Stated problem.
Copy out the whole listing below, keeping every line unchanged.

Given records.
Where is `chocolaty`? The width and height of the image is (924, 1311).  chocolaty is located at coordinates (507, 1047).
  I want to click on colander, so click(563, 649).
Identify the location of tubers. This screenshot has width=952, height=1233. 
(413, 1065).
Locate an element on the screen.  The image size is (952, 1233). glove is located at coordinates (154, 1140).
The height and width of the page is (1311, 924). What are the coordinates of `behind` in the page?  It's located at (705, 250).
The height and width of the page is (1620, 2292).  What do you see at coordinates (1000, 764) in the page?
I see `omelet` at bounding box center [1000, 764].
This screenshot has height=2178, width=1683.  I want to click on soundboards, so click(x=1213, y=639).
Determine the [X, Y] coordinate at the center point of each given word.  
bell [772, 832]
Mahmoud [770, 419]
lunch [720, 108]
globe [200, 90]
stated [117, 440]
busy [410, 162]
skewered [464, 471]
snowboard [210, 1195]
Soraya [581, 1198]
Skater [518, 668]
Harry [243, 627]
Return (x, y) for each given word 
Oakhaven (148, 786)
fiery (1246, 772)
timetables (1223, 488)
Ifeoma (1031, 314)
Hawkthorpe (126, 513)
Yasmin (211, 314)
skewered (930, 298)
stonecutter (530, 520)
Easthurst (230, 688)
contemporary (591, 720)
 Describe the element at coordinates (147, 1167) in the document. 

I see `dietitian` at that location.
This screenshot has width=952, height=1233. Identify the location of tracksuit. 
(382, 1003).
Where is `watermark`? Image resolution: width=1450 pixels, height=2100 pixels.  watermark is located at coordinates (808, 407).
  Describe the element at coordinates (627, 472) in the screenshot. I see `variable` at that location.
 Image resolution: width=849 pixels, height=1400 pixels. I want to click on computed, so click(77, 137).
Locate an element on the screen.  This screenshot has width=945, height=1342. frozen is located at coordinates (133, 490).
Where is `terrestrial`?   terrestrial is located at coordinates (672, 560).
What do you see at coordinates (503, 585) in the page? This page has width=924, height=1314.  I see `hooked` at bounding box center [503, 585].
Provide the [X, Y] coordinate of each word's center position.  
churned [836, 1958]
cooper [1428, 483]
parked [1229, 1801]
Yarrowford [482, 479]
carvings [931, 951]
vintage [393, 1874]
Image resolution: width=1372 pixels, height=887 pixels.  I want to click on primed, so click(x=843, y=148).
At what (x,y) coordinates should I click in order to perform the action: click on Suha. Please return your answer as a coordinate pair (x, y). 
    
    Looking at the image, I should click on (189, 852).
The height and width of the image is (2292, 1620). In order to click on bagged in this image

Expected output.
Where is `chocolaty`? The width and height of the image is (924, 1311).  chocolaty is located at coordinates (507, 1047).
  I want to click on colander, so click(563, 649).
Identify the location of tubers. This screenshot has width=952, height=1233. 
(413, 1065).
Locate an element on the screen.  The image size is (952, 1233). glove is located at coordinates (154, 1140).
The height and width of the page is (1311, 924). What are the coordinates of `behind` in the page?  It's located at (705, 250).
The height and width of the page is (1620, 2292).  What do you see at coordinates (1000, 764) in the page?
I see `omelet` at bounding box center [1000, 764].
This screenshot has height=2178, width=1683.  I want to click on soundboards, so click(x=1213, y=639).
Determine the [X, Y] coordinate at the center point of each given word.  
bell [772, 832]
Mahmoud [770, 419]
lunch [720, 108]
globe [200, 90]
stated [117, 440]
busy [410, 162]
skewered [464, 471]
snowboard [210, 1195]
Soraya [581, 1198]
Skater [518, 668]
Harry [243, 627]
Return (x, y) for each given word 
Oakhaven (148, 786)
fiery (1246, 772)
timetables (1223, 488)
Ifeoma (1031, 314)
Hawkthorpe (126, 513)
Yasmin (211, 314)
skewered (930, 298)
stonecutter (530, 520)
Easthurst (230, 688)
contemporary (591, 720)
 Describe the element at coordinates (147, 1167) in the document. 

I see `dietitian` at that location.
This screenshot has width=952, height=1233. Identify the location of tracksuit. 
(382, 1003).
Where is `watermark`? Image resolution: width=1450 pixels, height=2100 pixels.  watermark is located at coordinates (808, 407).
  Describe the element at coordinates (627, 472) in the screenshot. I see `variable` at that location.
 Image resolution: width=849 pixels, height=1400 pixels. I want to click on computed, so click(77, 137).
Locate an element on the screen.  This screenshot has width=945, height=1342. frozen is located at coordinates (133, 490).
Where is `terrestrial`?   terrestrial is located at coordinates (672, 560).
What do you see at coordinates (503, 585) in the page? This page has width=924, height=1314.  I see `hooked` at bounding box center [503, 585].
Provide the [X, Y] coordinate of each word's center position.  
churned [836, 1958]
cooper [1428, 483]
parked [1229, 1801]
Yarrowford [482, 479]
carvings [931, 951]
vintage [393, 1874]
Image resolution: width=1372 pixels, height=887 pixels.  I want to click on primed, so click(x=843, y=148).
At what (x,y) coordinates should I click in order to perform the action: click on Suha. Please return your answer as a coordinate pair (x, y). 
    
    Looking at the image, I should click on (189, 852).
The height and width of the image is (2292, 1620). In order to click on bagged in this image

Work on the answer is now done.